◆ **Problem description**
Copy out, word for word, the part of the items below that opens with the very first line and closes with the line containing "green arrow: moved 10 px left", with both of those lines included.

◆ **Data section**
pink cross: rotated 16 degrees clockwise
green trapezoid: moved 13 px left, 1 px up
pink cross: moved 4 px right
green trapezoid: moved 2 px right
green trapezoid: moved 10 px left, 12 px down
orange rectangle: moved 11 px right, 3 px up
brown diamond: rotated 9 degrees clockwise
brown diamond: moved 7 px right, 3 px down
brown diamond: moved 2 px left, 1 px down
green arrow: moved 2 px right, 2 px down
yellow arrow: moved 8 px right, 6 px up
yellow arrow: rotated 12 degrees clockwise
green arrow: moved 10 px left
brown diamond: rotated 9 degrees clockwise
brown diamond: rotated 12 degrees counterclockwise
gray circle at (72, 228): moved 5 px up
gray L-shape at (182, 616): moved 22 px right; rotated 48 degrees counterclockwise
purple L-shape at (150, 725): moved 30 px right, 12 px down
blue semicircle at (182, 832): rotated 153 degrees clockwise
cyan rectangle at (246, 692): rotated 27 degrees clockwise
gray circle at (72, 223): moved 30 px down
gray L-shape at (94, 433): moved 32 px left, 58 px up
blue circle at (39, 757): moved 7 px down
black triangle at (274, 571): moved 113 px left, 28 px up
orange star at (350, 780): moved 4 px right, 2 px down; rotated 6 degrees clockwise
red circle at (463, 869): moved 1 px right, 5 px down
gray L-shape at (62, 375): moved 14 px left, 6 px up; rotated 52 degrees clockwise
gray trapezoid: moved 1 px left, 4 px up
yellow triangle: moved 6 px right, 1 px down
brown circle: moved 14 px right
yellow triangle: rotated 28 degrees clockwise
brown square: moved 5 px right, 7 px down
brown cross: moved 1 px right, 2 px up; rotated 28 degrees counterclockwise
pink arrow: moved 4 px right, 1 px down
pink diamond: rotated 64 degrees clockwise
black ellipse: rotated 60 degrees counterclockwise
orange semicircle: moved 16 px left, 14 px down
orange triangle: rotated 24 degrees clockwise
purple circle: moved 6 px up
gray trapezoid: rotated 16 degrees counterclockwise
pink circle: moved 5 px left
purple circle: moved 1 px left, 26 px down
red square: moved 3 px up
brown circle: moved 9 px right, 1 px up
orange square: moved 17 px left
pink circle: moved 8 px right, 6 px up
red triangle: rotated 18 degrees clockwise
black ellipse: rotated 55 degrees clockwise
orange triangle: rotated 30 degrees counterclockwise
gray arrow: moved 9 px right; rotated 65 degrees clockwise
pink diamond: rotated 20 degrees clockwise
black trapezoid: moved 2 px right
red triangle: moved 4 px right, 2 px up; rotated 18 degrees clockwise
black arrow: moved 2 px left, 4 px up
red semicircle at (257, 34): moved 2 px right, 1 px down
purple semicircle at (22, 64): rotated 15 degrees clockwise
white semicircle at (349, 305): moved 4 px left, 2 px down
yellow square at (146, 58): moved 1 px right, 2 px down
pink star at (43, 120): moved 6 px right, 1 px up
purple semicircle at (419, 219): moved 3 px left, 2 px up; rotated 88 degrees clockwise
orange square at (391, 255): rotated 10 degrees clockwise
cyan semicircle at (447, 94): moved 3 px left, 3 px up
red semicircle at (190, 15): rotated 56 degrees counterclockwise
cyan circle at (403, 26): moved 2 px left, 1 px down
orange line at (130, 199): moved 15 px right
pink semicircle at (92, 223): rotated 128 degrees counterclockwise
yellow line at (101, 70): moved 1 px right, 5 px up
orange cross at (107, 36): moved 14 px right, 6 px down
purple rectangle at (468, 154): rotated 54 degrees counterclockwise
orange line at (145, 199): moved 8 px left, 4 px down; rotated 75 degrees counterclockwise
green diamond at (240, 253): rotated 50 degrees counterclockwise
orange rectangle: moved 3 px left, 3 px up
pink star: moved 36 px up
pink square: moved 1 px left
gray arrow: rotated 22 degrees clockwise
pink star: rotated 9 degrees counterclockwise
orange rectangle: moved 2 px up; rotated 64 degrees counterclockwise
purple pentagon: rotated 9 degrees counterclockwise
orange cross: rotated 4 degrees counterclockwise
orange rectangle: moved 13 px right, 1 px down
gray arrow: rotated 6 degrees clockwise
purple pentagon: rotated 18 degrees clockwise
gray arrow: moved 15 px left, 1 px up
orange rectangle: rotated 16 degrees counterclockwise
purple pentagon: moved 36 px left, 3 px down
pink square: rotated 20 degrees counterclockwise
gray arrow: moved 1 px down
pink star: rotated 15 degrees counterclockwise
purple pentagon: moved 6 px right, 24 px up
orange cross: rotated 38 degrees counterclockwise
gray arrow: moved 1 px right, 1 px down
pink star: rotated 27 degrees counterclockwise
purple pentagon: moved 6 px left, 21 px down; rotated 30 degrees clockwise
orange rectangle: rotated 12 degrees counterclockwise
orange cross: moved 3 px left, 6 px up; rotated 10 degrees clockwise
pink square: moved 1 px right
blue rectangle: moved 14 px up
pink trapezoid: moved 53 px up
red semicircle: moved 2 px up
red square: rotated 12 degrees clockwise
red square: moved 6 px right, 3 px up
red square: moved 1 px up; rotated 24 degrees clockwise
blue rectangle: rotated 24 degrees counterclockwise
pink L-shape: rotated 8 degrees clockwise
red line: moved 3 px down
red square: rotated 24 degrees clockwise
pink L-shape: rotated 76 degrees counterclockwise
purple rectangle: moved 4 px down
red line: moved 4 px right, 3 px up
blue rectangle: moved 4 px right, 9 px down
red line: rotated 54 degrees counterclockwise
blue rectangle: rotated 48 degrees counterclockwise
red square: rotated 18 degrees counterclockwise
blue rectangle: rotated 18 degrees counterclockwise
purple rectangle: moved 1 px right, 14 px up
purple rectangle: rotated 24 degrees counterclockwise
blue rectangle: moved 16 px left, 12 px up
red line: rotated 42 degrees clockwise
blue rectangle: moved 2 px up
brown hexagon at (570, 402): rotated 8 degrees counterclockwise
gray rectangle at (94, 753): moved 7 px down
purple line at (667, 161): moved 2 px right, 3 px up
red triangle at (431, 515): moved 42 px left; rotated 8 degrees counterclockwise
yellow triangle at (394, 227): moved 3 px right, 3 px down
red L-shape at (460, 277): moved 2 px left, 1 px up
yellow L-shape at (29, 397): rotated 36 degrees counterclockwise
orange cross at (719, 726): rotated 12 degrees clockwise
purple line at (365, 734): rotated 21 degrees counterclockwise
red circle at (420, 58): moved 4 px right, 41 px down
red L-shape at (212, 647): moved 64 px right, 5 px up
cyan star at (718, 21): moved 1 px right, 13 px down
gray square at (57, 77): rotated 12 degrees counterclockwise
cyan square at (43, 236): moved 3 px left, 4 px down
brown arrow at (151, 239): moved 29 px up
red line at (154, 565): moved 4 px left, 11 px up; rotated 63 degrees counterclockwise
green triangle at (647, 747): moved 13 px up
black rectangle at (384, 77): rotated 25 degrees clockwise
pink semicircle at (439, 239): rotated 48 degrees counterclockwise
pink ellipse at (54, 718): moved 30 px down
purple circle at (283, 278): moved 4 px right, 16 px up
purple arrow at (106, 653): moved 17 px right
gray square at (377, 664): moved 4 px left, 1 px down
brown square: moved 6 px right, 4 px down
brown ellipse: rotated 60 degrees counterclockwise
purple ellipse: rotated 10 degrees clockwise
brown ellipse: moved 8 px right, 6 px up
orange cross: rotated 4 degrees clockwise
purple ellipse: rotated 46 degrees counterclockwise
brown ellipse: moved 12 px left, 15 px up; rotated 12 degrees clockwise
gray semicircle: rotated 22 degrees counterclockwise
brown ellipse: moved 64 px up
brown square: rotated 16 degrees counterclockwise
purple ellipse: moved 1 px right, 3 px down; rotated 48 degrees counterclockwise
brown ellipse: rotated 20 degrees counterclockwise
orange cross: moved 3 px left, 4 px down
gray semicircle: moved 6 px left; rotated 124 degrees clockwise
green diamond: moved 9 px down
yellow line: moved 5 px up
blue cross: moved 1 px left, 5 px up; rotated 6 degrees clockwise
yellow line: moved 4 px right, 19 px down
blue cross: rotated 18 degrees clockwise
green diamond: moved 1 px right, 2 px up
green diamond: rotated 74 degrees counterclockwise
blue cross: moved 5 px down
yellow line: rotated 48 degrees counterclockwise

◆ **Answer below**
pink cross: rotated 16 degrees clockwise
green trapezoid: moved 13 px left, 1 px up
pink cross: moved 4 px right
green trapezoid: moved 2 px right
green trapezoid: moved 10 px left, 12 px down
orange rectangle: moved 11 px right, 3 px up
brown diamond: rotated 9 degrees clockwise
brown diamond: moved 7 px right, 3 px down
brown diamond: moved 2 px left, 1 px down
green arrow: moved 2 px right, 2 px down
yellow arrow: moved 8 px right, 6 px up
yellow arrow: rotated 12 degrees clockwise
green arrow: moved 10 px left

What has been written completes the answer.